▸ Extracted information:
★ ★ ★ ★ ★ ★ ★

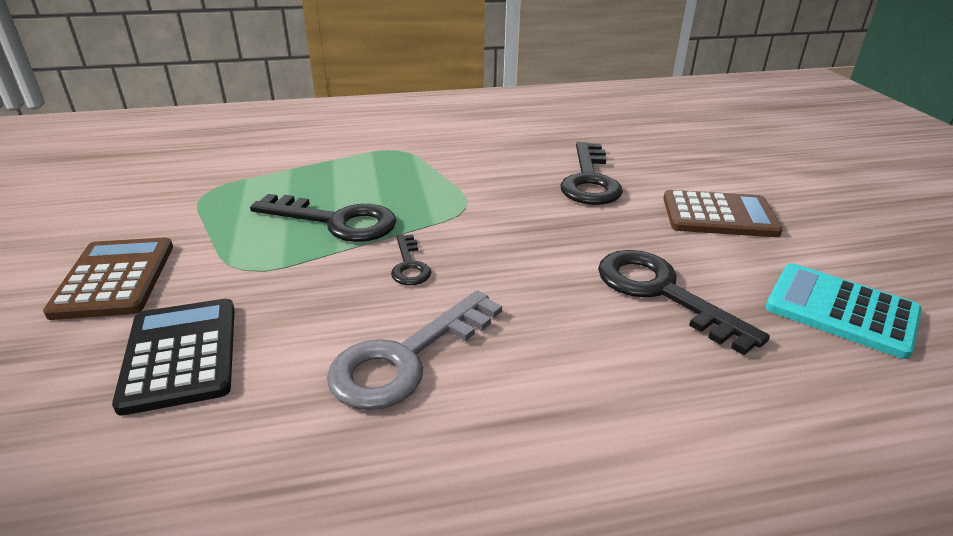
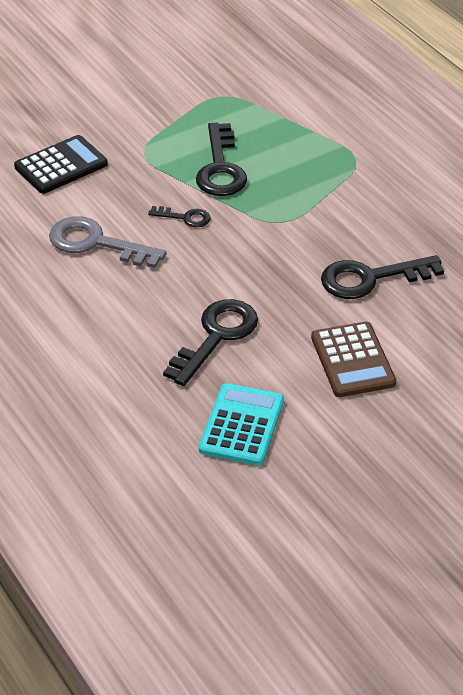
camera: 70 degrees right, 10 degrees up
(114, 279) = (108, 111): brown calculator -> none
(409, 266) = (185, 217): black key -> black key turned 135 degrees counterclockwise

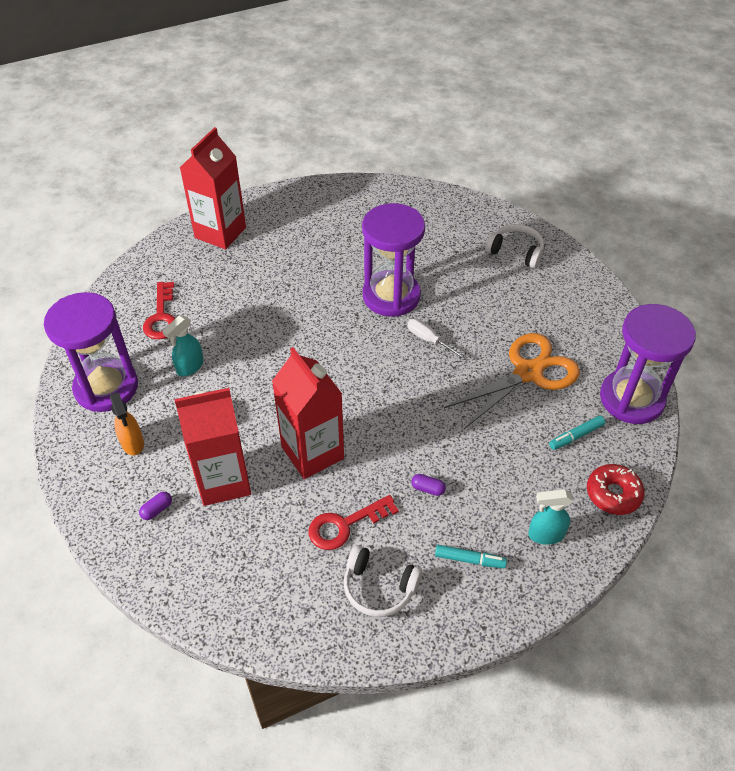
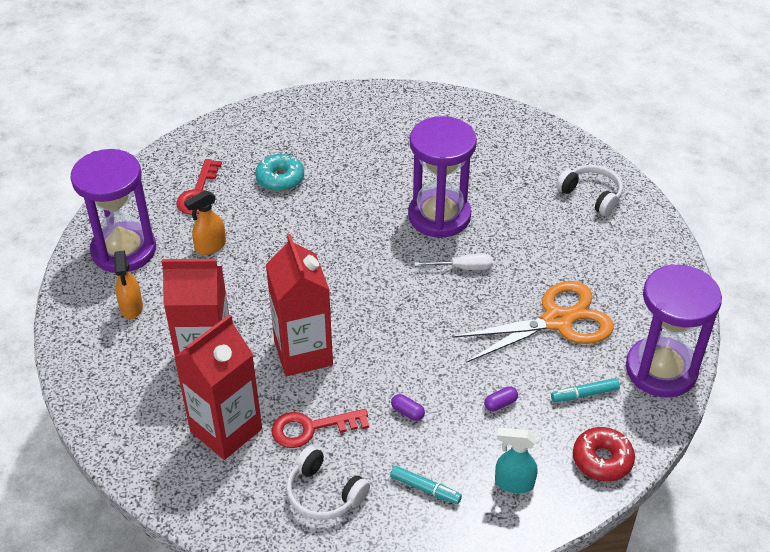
camera: 15 degrees right, 5 degrees down
(157, 510) = (134, 374): purple capsule -> purple capsule (500, 404)
(189, 367) = (210, 247): turquoise spray bottle -> orange spray bottle
(220, 232) = (285, 121): red carton -> red carton (226, 430)
(234, 288) = (280, 179): none -> turquoise donut
(429, 340) = (463, 268): white screwdriver -> white screwdriver turned 120 degrees clockwise

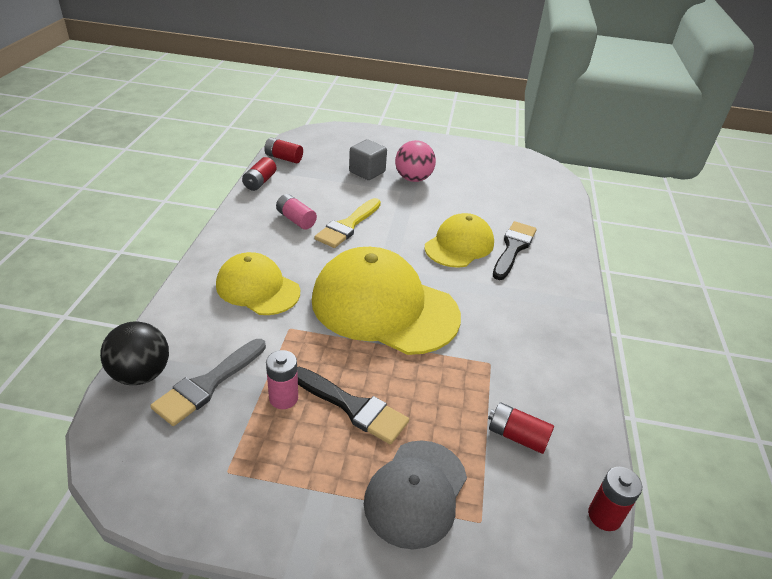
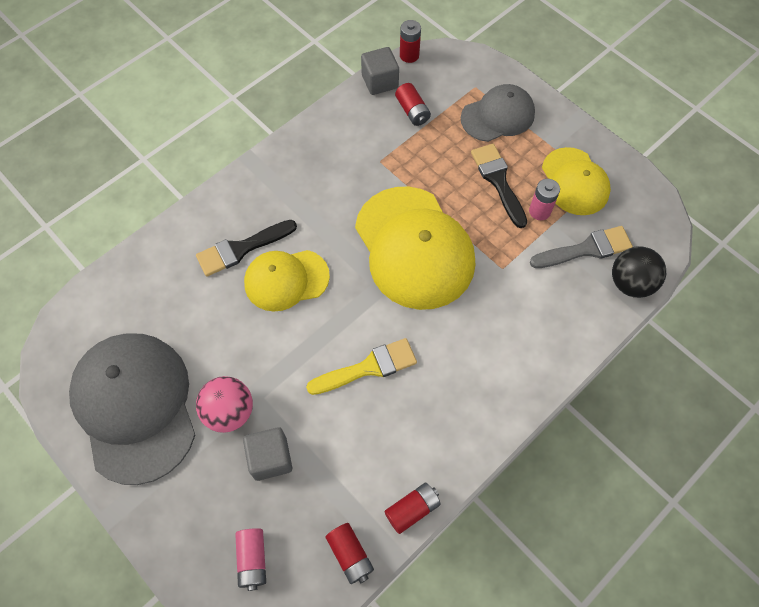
camera: 140 degrees left, 25 degrees up
(257, 288) = (505, 326): yellow cap -> yellow cap (575, 182)
(296, 220) = (414, 408): pink battery -> pink battery (252, 559)
(467, 163) = (135, 406): none -> grey cap
(590, 452) = (380, 82): none -> grey cube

★ ★ ★ ★ ★ ★ ★

▸ What the exercise asks: Each record above should come back exactly the same, only without its pictures.

▸ Exercise solution:
camera: 70 degrees right, 10 degrees up
(114, 279) = (108, 111): brown calculator -> none
(409, 266) = (185, 217): black key -> black key turned 135 degrees counterclockwise

camera: 15 degrees right, 5 degrees down
(157, 510) = (134, 374): purple capsule -> purple capsule (500, 404)
(189, 367) = (210, 247): turquoise spray bottle -> orange spray bottle
(220, 232) = (285, 121): red carton -> red carton (226, 430)
(234, 288) = (280, 179): none -> turquoise donut
(429, 340) = (463, 268): white screwdriver -> white screwdriver turned 120 degrees clockwise

camera: 140 degrees left, 25 degrees up
(257, 288) = (505, 326): yellow cap -> yellow cap (575, 182)
(296, 220) = (414, 408): pink battery -> pink battery (252, 559)
(467, 163) = (135, 406): none -> grey cap
(590, 452) = (380, 82): none -> grey cube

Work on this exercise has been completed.